Return, from the data that follows, each line that holds the word "none".

---------- Data for processing ----------

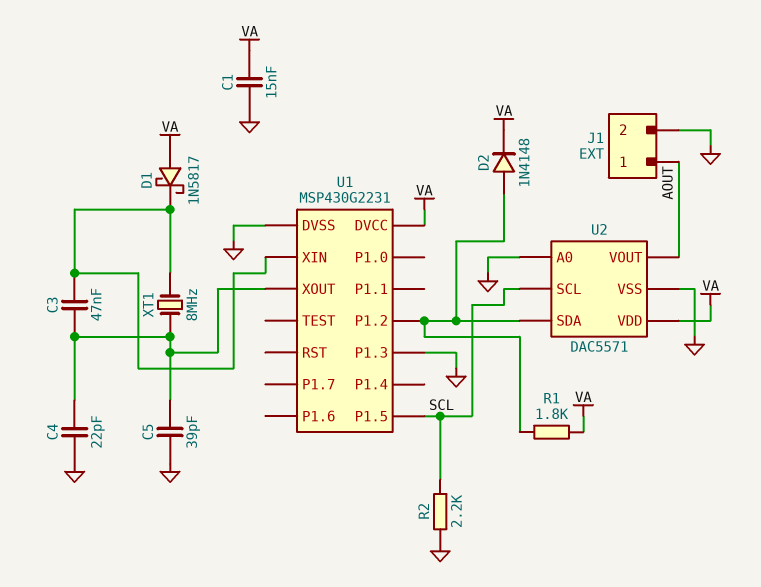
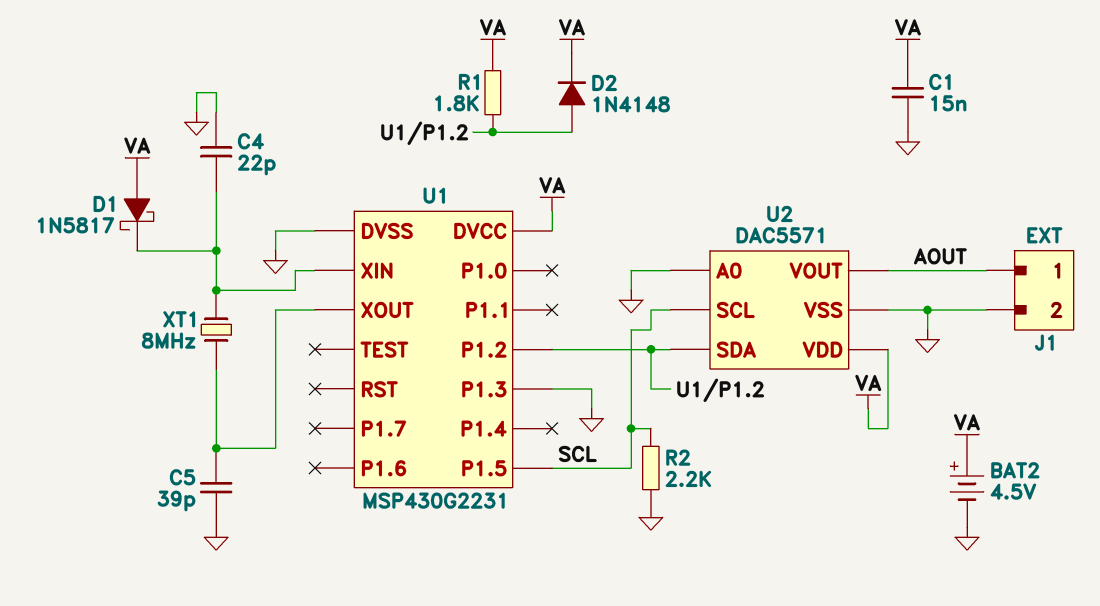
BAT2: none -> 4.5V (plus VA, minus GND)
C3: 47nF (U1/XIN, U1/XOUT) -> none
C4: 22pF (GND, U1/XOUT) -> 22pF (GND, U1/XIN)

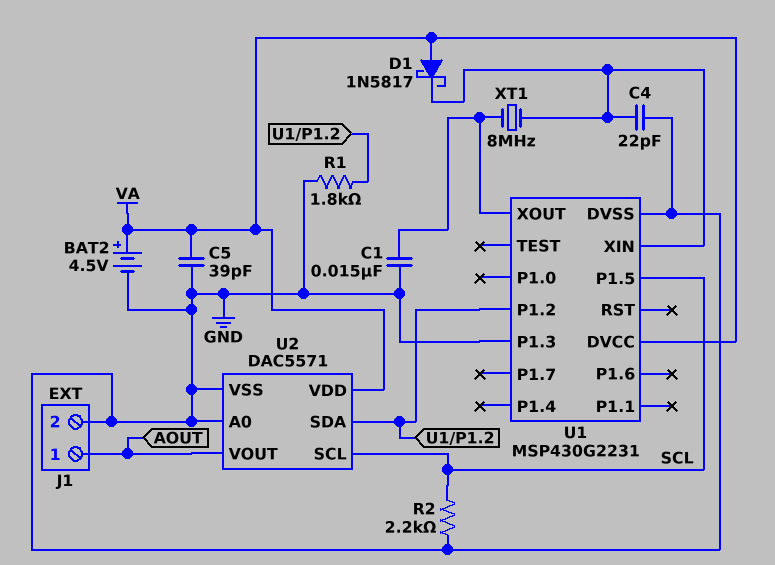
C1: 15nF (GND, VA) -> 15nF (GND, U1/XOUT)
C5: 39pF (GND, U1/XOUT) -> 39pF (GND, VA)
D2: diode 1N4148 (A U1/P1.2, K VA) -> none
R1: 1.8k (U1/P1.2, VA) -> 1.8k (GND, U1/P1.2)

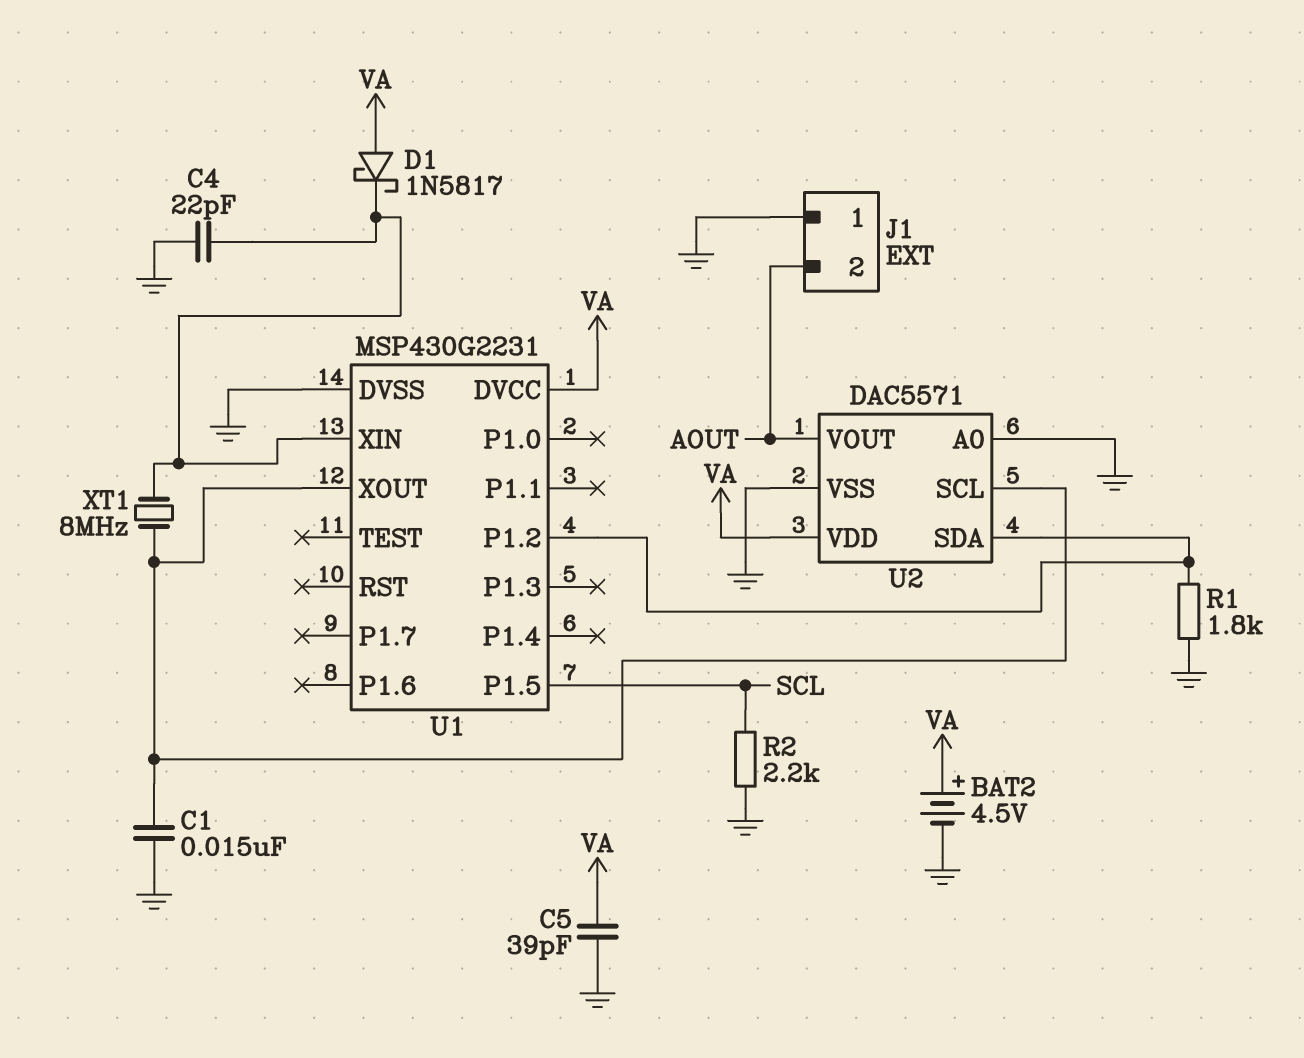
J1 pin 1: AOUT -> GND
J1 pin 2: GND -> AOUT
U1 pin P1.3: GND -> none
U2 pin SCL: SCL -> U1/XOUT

----------

■ **Solution**:
BAT2: none -> 4.5V (plus VA, minus GND)
C3: 47nF (U1/XIN, U1/XOUT) -> none
D2: diode 1N4148 (A U1/P1.2, K VA) -> none
U1 pin P1.3: GND -> none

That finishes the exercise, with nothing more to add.